#### Given instruction:
State the number of lines where "viewBox" appears. Add nothing else.

#### Records supplied:

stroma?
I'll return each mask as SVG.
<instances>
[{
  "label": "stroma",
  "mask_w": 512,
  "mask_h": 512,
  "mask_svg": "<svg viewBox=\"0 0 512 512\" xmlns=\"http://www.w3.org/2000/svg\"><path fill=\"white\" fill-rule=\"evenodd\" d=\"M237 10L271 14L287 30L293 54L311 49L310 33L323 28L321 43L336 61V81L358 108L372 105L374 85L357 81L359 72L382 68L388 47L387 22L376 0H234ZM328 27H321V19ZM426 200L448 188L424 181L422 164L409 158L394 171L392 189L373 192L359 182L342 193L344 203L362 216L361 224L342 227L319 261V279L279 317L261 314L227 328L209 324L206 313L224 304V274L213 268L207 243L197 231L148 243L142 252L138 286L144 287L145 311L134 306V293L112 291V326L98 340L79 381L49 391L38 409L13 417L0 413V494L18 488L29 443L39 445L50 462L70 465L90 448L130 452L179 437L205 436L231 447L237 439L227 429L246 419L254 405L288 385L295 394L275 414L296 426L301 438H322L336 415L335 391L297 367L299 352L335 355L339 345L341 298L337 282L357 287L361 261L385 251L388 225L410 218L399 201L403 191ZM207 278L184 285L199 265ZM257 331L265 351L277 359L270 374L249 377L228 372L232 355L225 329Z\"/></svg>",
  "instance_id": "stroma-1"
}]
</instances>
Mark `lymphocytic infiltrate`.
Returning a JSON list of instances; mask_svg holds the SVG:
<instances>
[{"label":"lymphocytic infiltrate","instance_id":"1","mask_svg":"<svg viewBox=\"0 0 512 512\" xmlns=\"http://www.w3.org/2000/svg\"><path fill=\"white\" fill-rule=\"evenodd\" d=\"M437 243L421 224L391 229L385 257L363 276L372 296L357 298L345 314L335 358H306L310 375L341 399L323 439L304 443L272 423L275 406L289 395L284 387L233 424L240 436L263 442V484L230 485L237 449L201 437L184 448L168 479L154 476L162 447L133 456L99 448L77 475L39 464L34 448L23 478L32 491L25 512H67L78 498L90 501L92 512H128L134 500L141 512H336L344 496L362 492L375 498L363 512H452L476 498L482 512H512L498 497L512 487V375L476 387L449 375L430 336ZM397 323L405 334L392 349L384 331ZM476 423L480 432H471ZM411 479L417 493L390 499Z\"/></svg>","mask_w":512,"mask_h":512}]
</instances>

#### Output for this task:
2